> Problem: Give the whole listing below once more, exactly, without pictures.

> Working data:
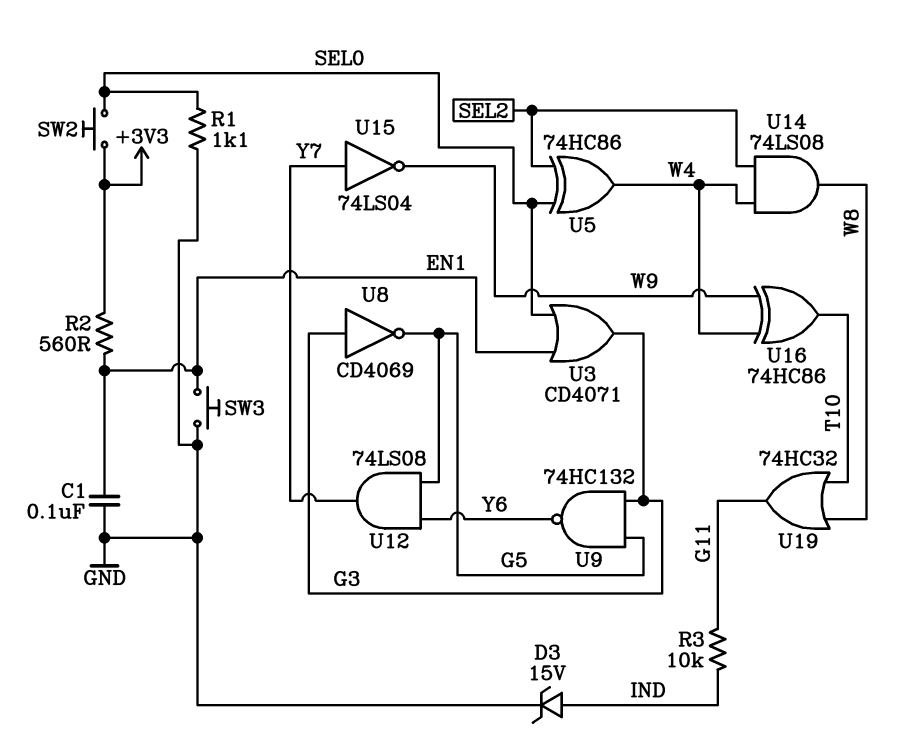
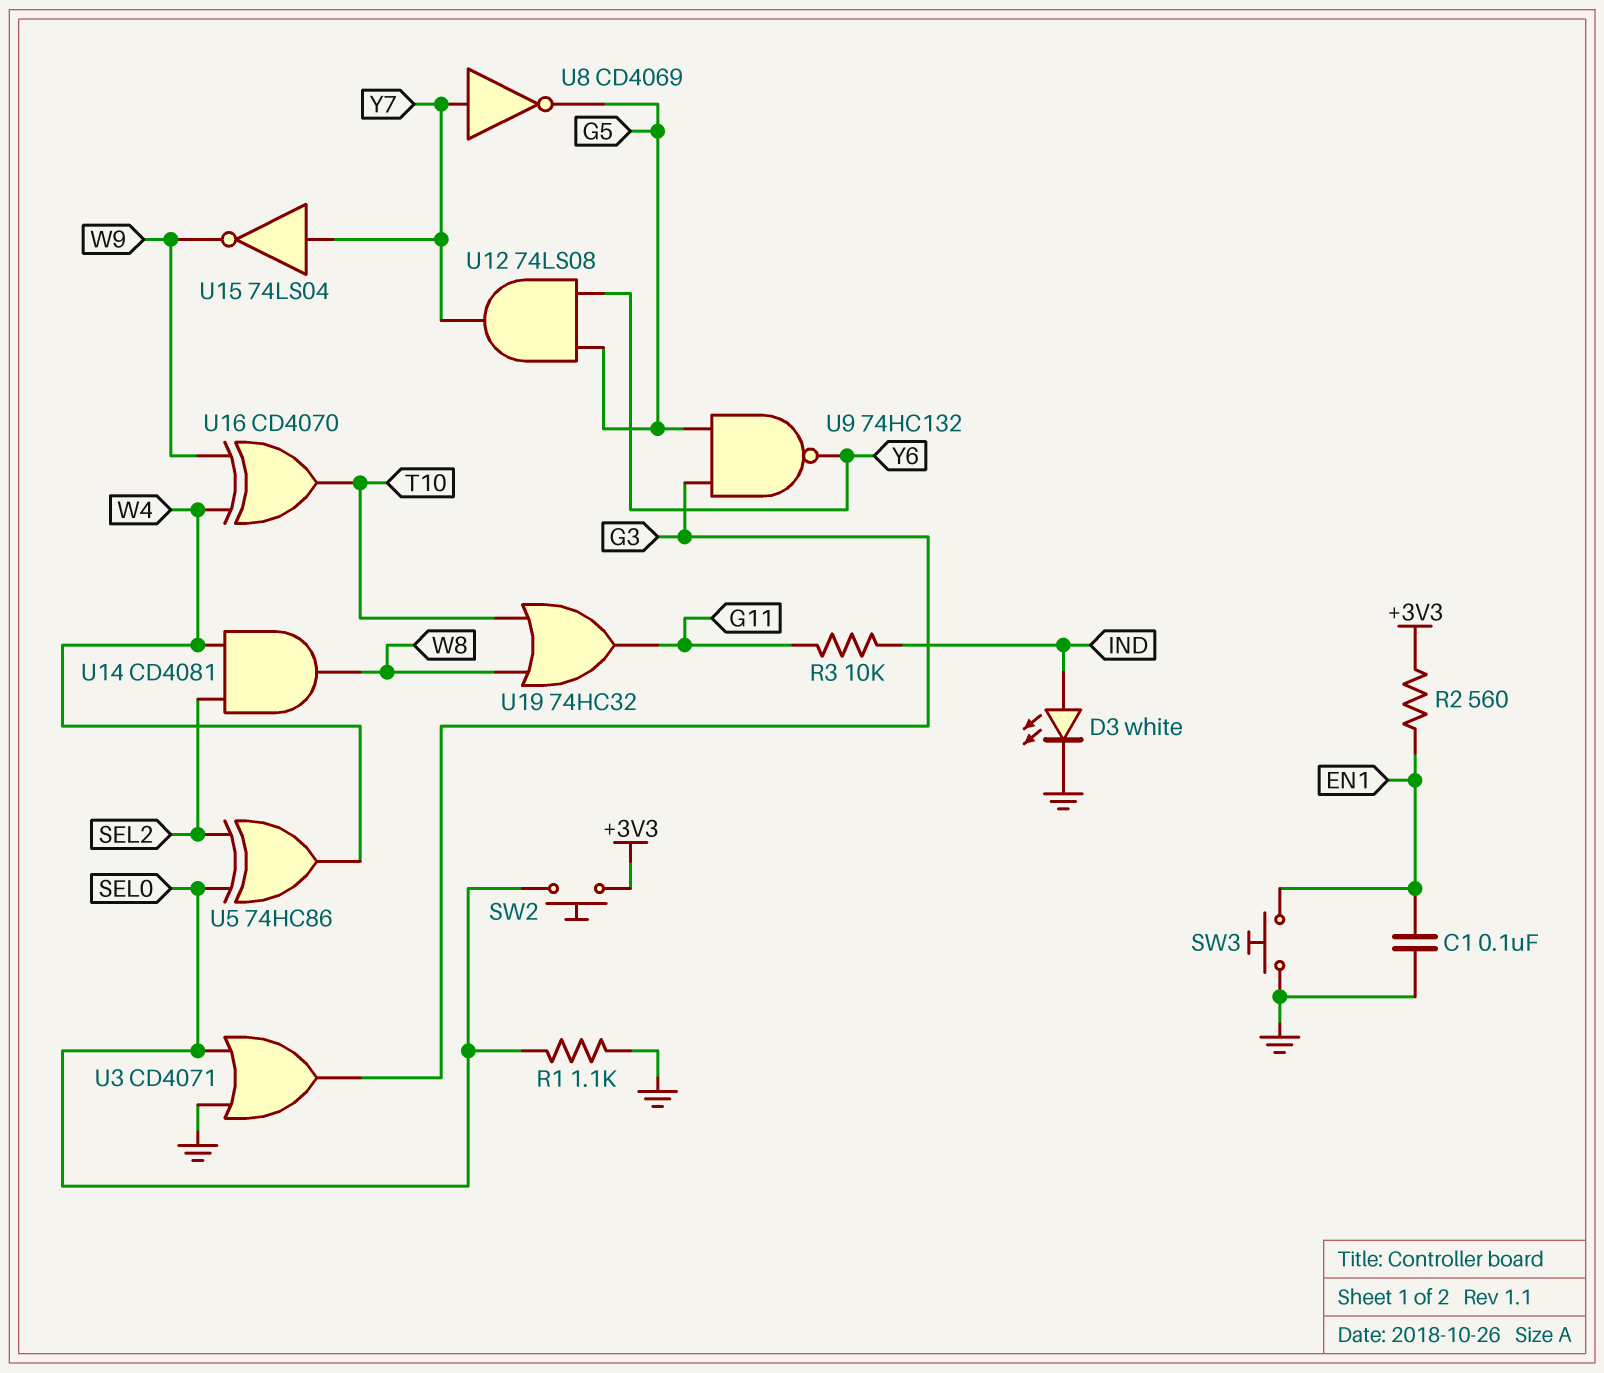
D3: zener 15V (A IND, K GND) -> LED white (A IND, K GND)
U3: OR CD4071 (in EN1, in SEL0, out G3) -> OR CD4071 (in GND, in SEL0, out G3)
U8: NOT CD4069 (in G3, out G5) -> NOT CD4069 (in Y7, out G5)
U14: AND 74LS08 (in SEL2, in W4, out W8) -> AND CD4081 (in SEL2, in W4, out W8)
U16: XOR 74HC86 (in W4, in W9, out T10) -> XOR CD4070 (in W4, in W9, out T10)

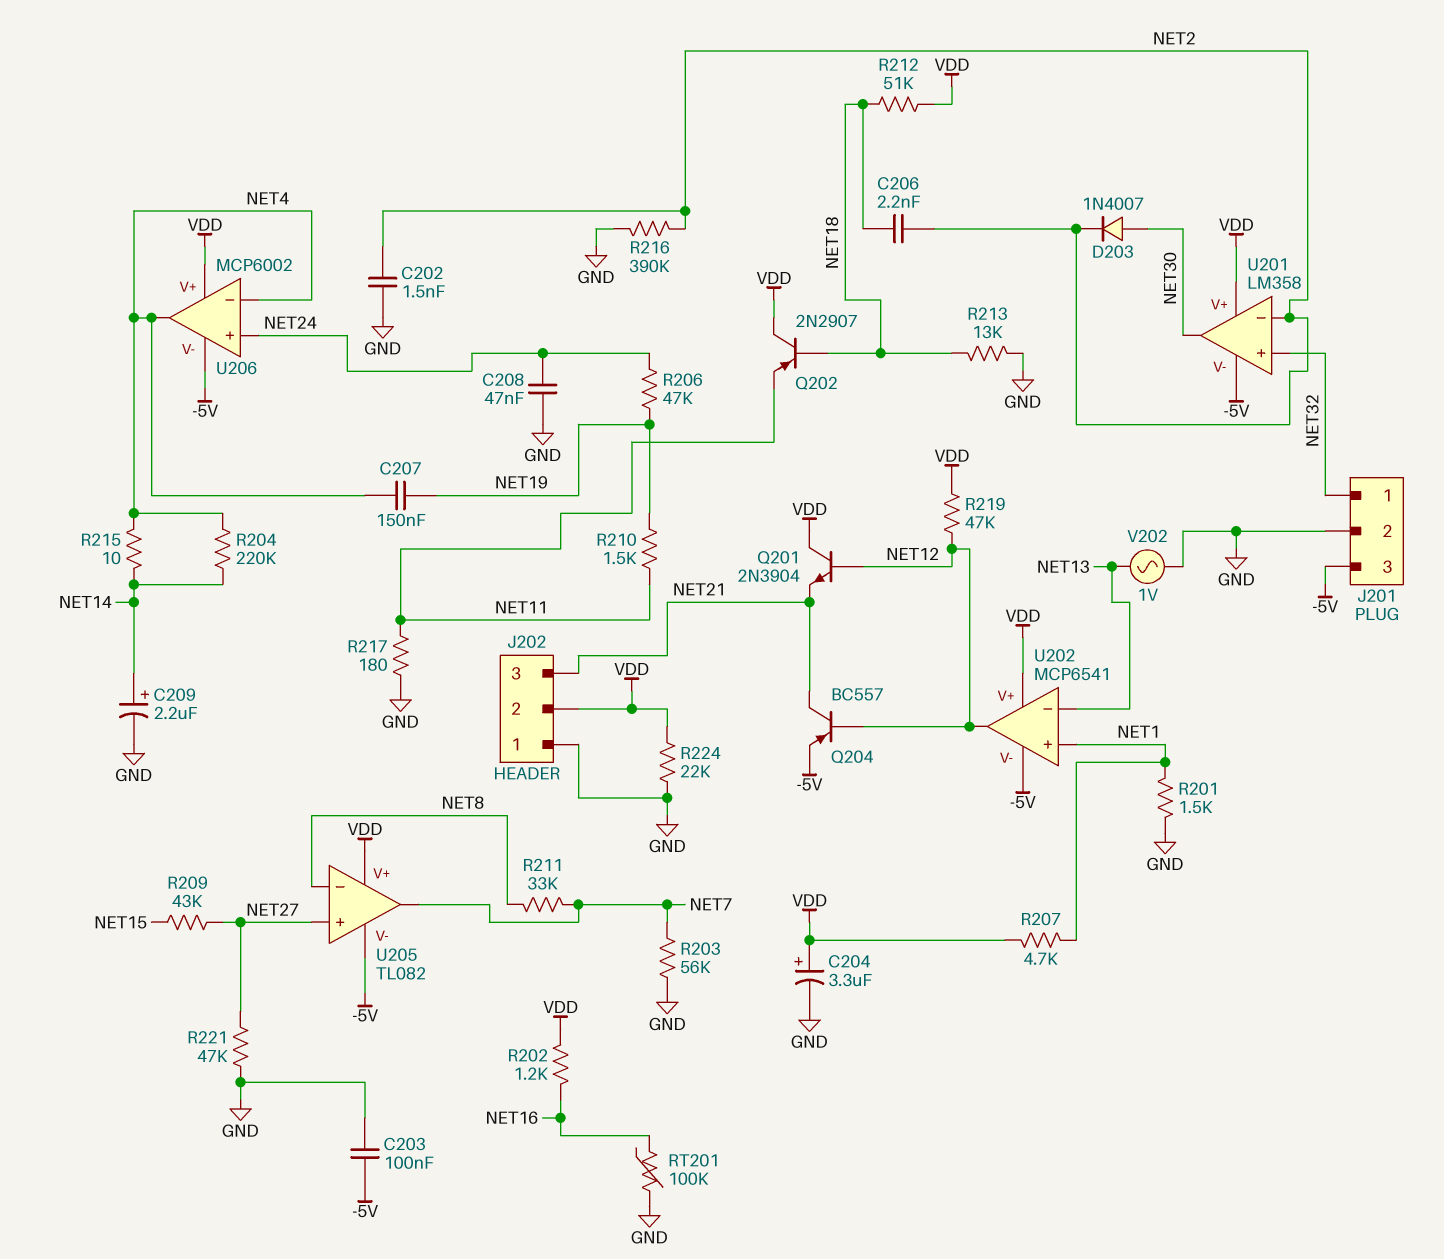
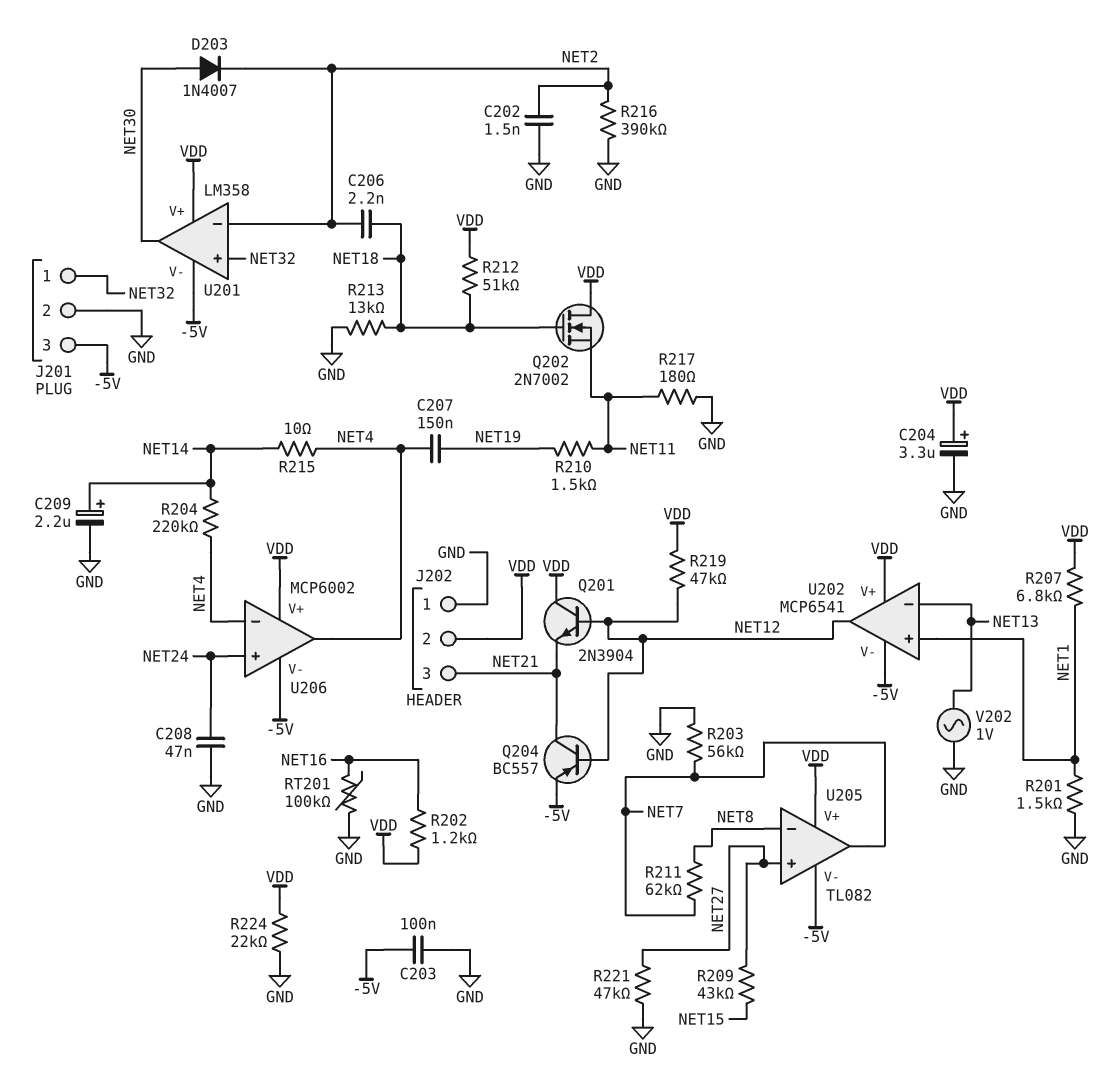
Q202: PNP 2N2907 (B NET18, C VDD, E NET11) -> NMOS 2N7002 (G NET18, D VDD, S NET11)
R206: 47k (NET19, NET24) -> none
R207: 4.7k (NET1, VDD) -> 6.8k (NET1, VDD)
R211: 33k (NET7, NET8) -> 62k (NET7, NET8)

> Response to the task:
D3: zener 15V (A IND, K GND) -> LED white (A IND, K GND)
U3: OR CD4071 (in EN1, in SEL0, out G3) -> OR CD4071 (in GND, in SEL0, out G3)
U8: NOT CD4069 (in G3, out G5) -> NOT CD4069 (in Y7, out G5)
U14: AND 74LS08 (in SEL2, in W4, out W8) -> AND CD4081 (in SEL2, in W4, out W8)
U16: XOR 74HC86 (in W4, in W9, out T10) -> XOR CD4070 (in W4, in W9, out T10)

Q202: PNP 2N2907 (B NET18, C VDD, E NET11) -> NMOS 2N7002 (G NET18, D VDD, S NET11)
R206: 47k (NET19, NET24) -> none
R207: 4.7k (NET1, VDD) -> 6.8k (NET1, VDD)
R211: 33k (NET7, NET8) -> 62k (NET7, NET8)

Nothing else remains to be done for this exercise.